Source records
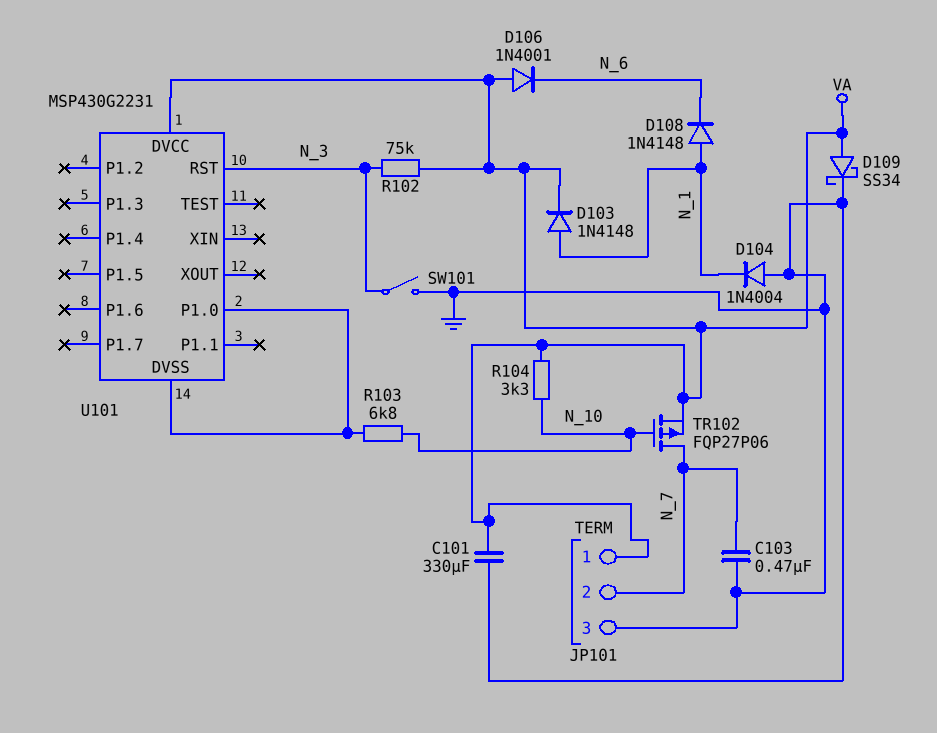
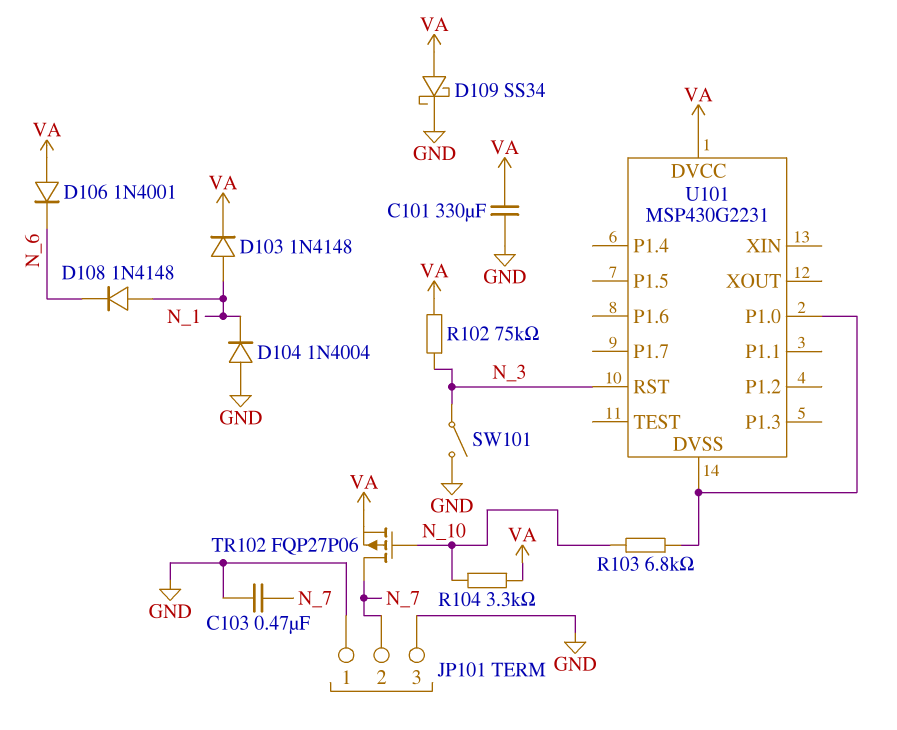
JP101 pin 1: VA -> GND

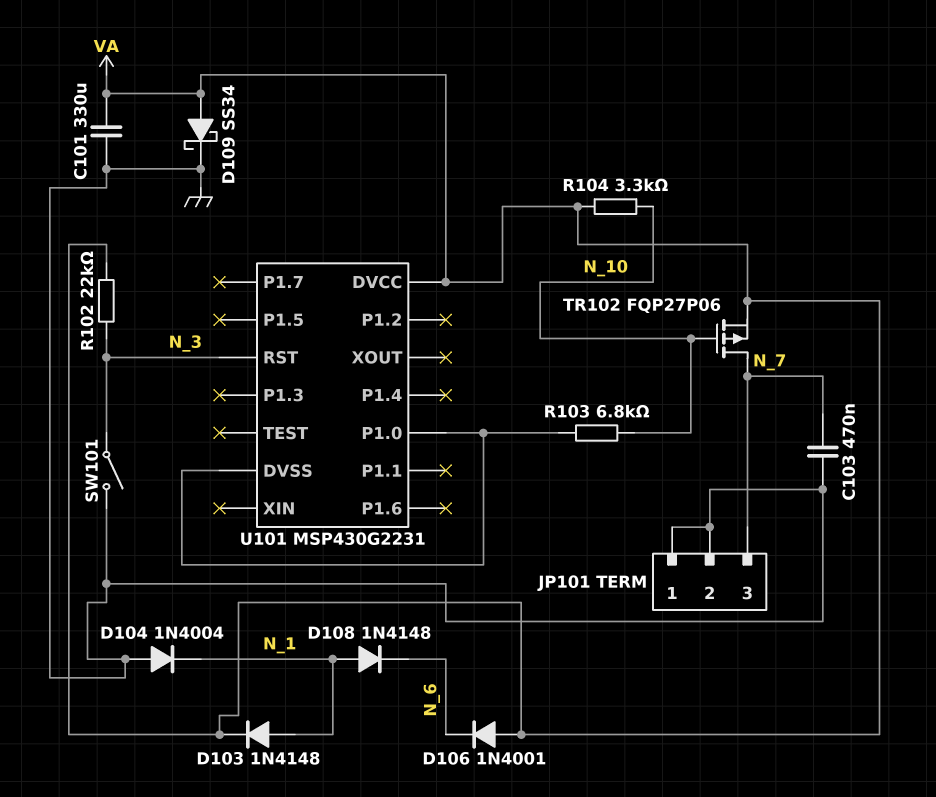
JP101 pin 2: N_7 -> GND
JP101 pin 3: GND -> N_7
R102: 75k (N_3, VA) -> 22k (N_3, VA)

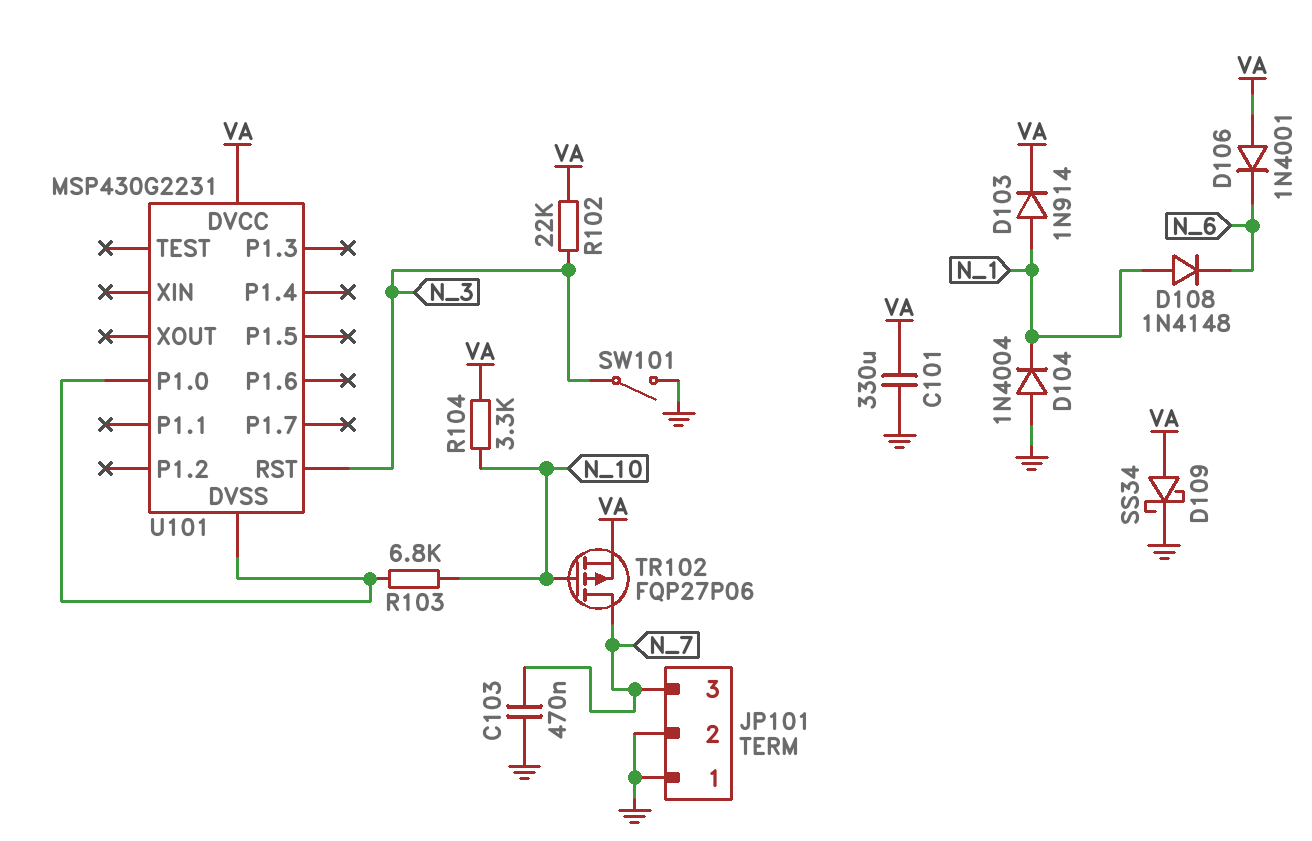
D103: diode 1N4148 (A N_1, K VA) -> diode 1N914 (A N_1, K VA)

Your objective - Give back every record above exactly as written, skipping each picture.

Exercise answer -
JP101 pin 1: VA -> GND

JP101 pin 2: N_7 -> GND
JP101 pin 3: GND -> N_7
R102: 75k (N_3, VA) -> 22k (N_3, VA)

D103: diode 1N4148 (A N_1, K VA) -> diode 1N914 (A N_1, K VA)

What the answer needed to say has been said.